[Task brief] Could the lines from the one with "RV3: 1k (GND, VA, wiper" through the end of the listing be restated exactly, with nothing else included?

[Data]
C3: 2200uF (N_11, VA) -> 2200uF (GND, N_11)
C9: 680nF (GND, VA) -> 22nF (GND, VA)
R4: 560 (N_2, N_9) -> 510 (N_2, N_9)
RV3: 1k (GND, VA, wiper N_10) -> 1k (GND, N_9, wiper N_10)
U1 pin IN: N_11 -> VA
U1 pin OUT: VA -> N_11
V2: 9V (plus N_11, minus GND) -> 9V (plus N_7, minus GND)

[Response to this exercise]
RV3: 1k (GND, VA, wiper N_10) -> 1k (GND, N_9, wiper N_10)
U1 pin IN: N_11 -> VA
U1 pin OUT: VA -> N_11
V2: 9V (plus N_11, minus GND) -> 9V (plus N_7, minus GND)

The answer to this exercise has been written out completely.